*Description of the task*.
A verbatim reproduction of the lines below, from the line containing "yellow camera [162,90,200,133] -> none" through the line containing "none -> orange phone [421,301,520,373]", both ends included, is the whole required output.

[Dataset content]

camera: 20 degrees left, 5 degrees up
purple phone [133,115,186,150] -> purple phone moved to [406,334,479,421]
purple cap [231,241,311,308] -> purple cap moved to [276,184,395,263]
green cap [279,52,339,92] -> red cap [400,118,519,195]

[/Dataset content]
[Dataset content]

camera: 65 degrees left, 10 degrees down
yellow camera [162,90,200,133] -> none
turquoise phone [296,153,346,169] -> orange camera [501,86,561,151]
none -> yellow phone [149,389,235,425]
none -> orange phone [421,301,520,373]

[/Dataset content]

*Exercise answer*.
yellow camera [162,90,200,133] -> none
turquoise phone [296,153,346,169] -> orange camera [501,86,561,151]
none -> yellow phone [149,389,235,425]
none -> orange phone [421,301,520,373]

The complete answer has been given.